━━━ SOURCE RECORDS

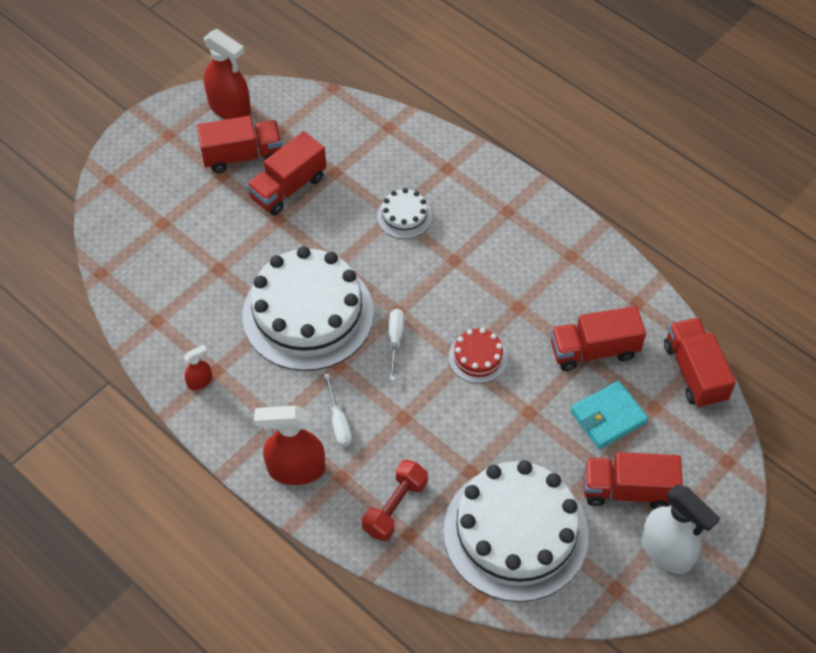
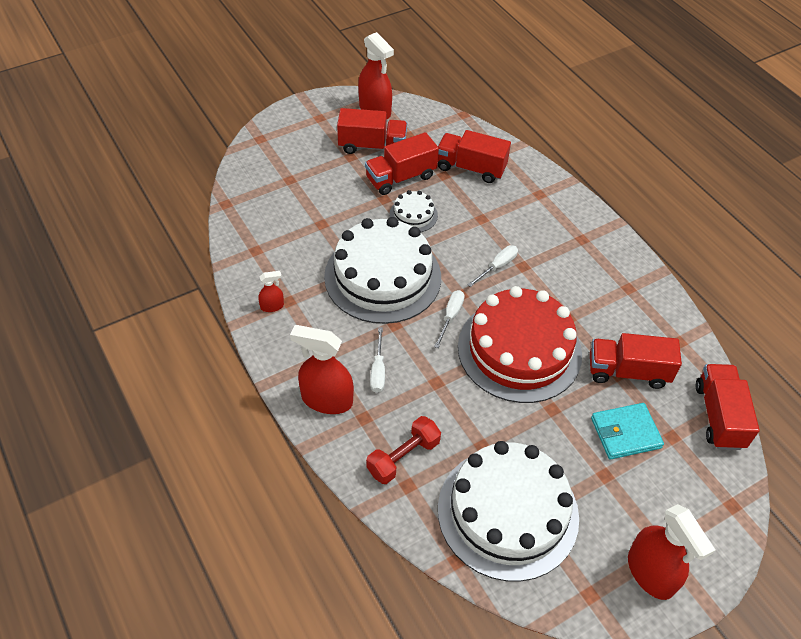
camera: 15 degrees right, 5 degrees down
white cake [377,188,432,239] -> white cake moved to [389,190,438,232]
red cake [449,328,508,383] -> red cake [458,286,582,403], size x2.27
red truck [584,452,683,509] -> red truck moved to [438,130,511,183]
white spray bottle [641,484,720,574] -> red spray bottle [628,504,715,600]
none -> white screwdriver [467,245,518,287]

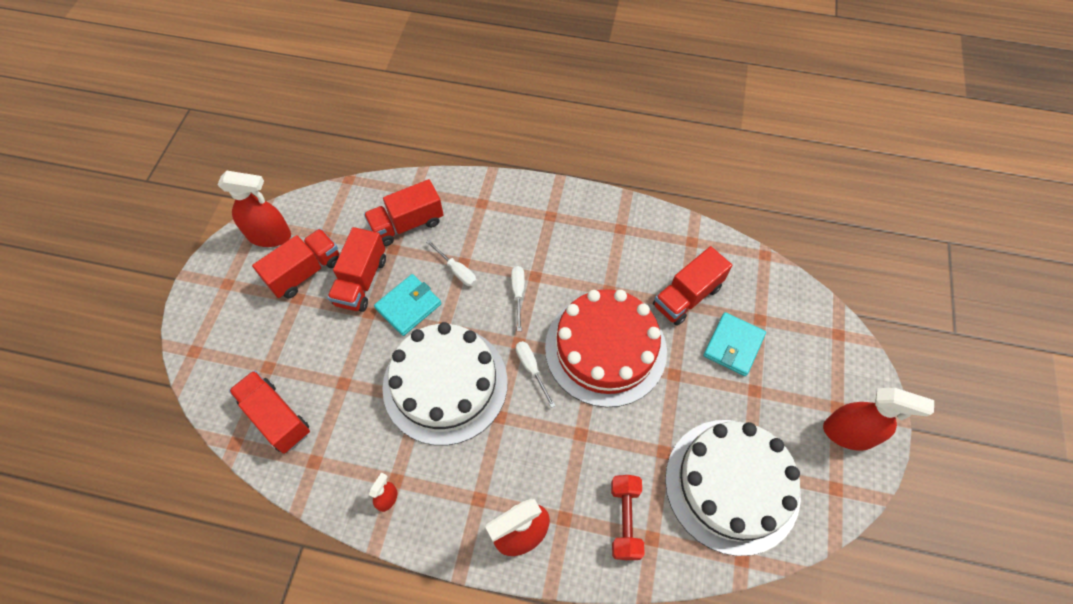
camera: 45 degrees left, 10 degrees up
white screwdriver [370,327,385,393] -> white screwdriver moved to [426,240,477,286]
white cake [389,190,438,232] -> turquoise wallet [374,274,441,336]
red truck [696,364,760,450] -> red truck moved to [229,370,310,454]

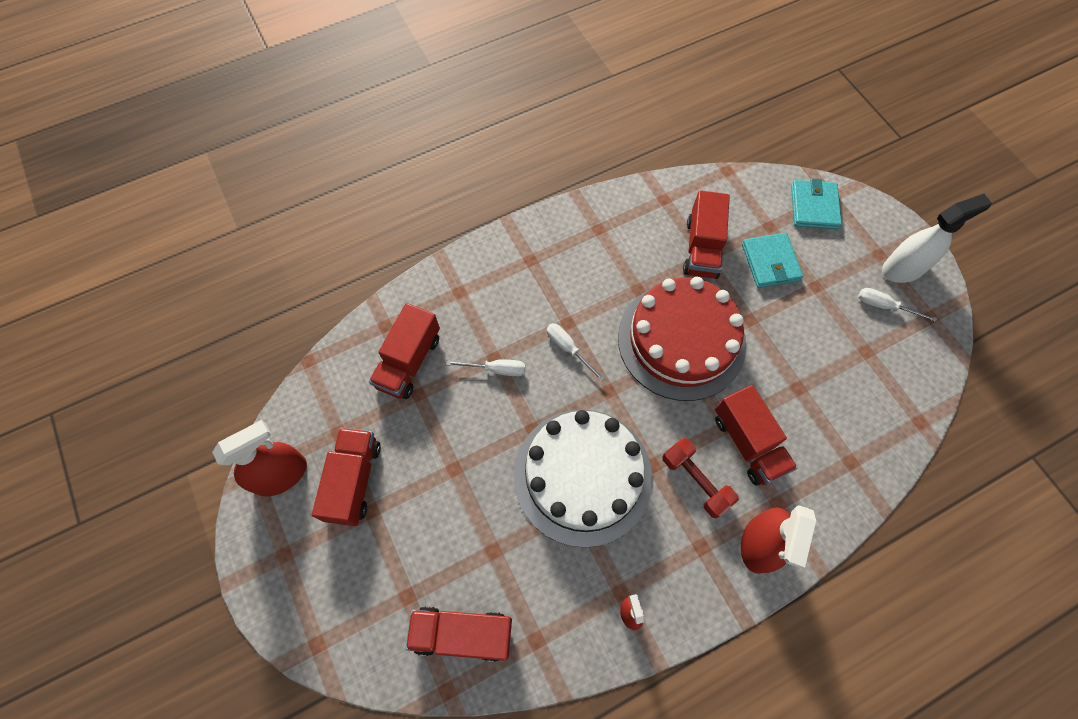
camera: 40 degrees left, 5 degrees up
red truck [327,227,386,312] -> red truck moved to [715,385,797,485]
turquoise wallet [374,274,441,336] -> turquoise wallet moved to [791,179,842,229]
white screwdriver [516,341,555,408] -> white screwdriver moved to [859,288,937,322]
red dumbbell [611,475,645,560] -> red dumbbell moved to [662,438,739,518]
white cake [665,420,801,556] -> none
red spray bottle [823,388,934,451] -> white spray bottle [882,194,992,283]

━━━━━━

### THE PROBLEM
Only the lines from the one that contains "turquoise wallet [374,274,441,336] ->" to the end of the entries above should be given again, exactly and in full.

### ANSWER BOX
turquoise wallet [374,274,441,336] -> turquoise wallet moved to [791,179,842,229]
white screwdriver [516,341,555,408] -> white screwdriver moved to [859,288,937,322]
red dumbbell [611,475,645,560] -> red dumbbell moved to [662,438,739,518]
white cake [665,420,801,556] -> none
red spray bottle [823,388,934,451] -> white spray bottle [882,194,992,283]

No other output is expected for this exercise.